## [WORK INSTRUCTIONS]
Repeat, word for word, each of the records shown below, without their pictures.

Coordinate-based object records:

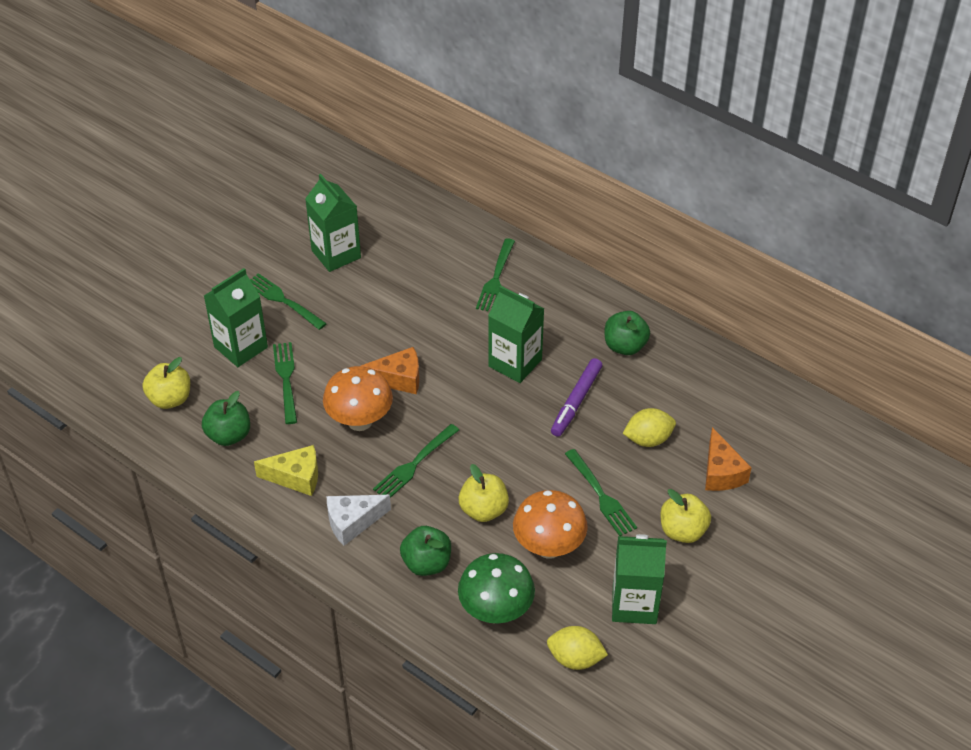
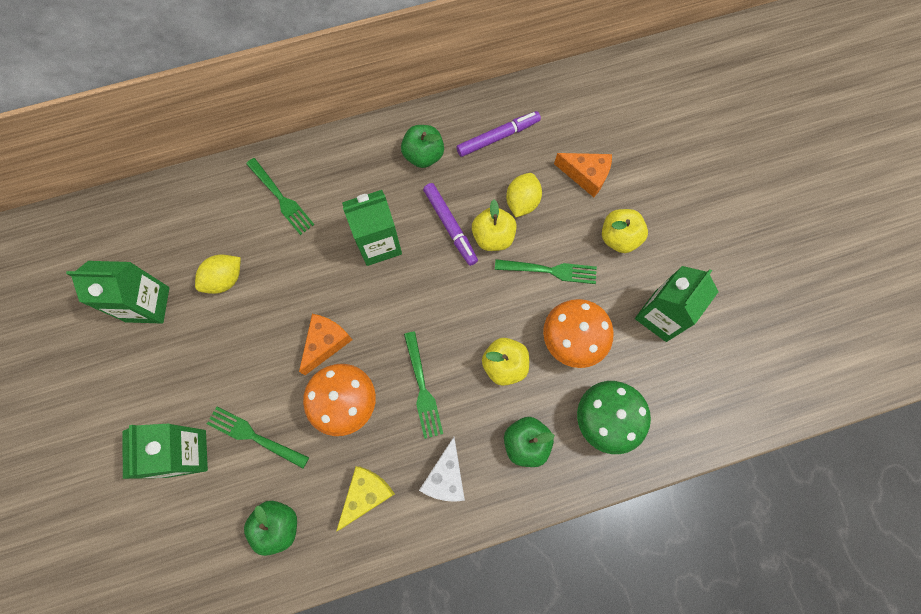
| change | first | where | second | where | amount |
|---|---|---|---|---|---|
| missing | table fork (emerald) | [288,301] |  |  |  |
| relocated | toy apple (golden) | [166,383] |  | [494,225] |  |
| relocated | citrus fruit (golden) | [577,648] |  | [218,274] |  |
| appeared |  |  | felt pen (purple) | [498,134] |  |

## [ANSWER TO THE EXERCISE]
| change | first | where | second | where | amount |
|---|---|---|---|---|---|
| missing | table fork (emerald) | [288,301] |  |  |  |
| relocated | toy apple (golden) | [166,383] |  | [494,225] |  |
| relocated | citrus fruit (golden) | [577,648] |  | [218,274] |  |
| appeared |  |  | felt pen (purple) | [498,134] |  |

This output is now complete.